What is being asked :: Copy all records exactly; omit pictures.

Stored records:
※ ※ ※

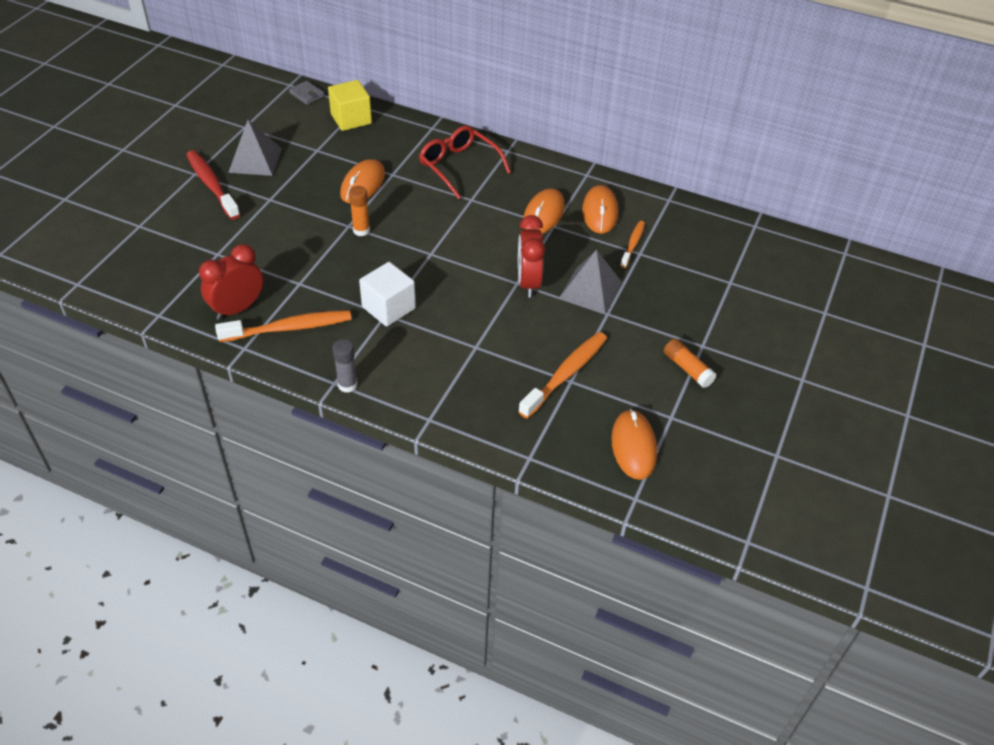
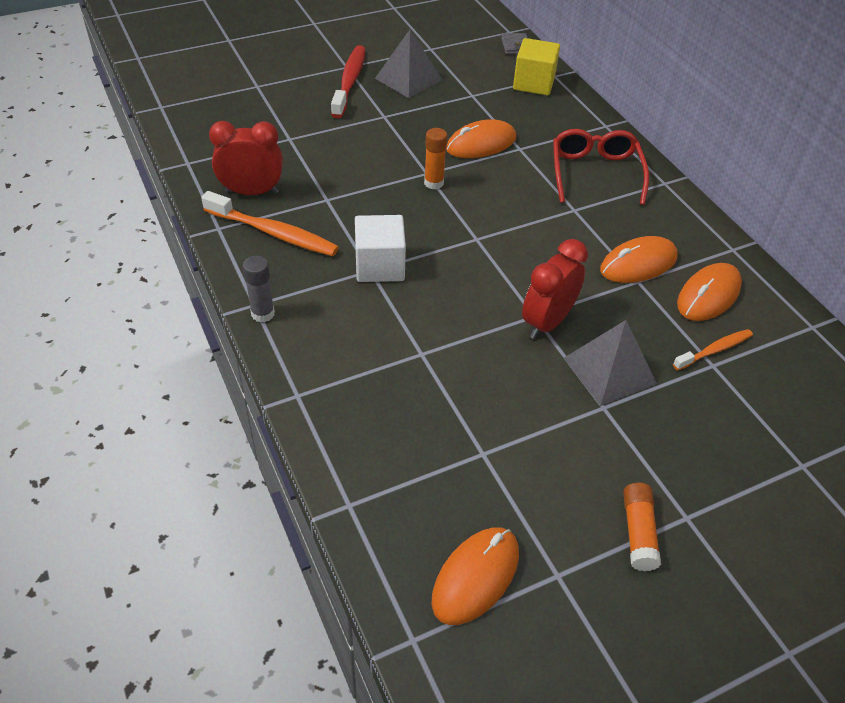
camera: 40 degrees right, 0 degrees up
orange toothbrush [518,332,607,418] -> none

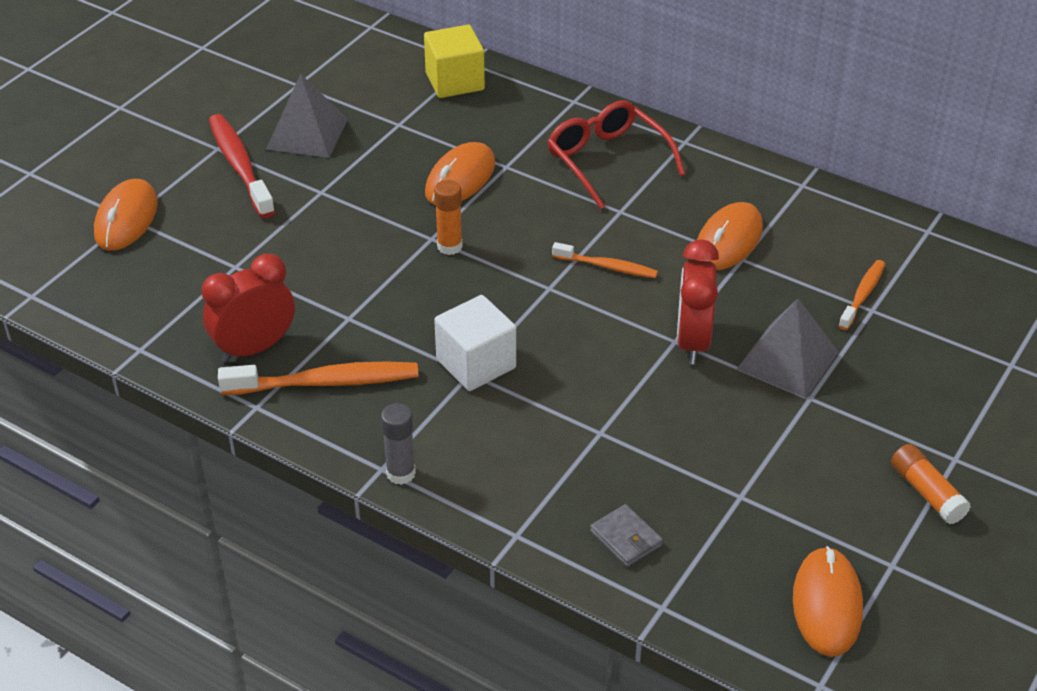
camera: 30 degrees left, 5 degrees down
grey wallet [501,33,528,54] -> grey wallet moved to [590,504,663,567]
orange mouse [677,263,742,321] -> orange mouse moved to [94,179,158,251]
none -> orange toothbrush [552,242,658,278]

※ ※ ※

Answer section ::
camera: 40 degrees right, 0 degrees up
orange toothbrush [518,332,607,418] -> none

camera: 30 degrees left, 5 degrees down
grey wallet [501,33,528,54] -> grey wallet moved to [590,504,663,567]
orange mouse [677,263,742,321] -> orange mouse moved to [94,179,158,251]
none -> orange toothbrush [552,242,658,278]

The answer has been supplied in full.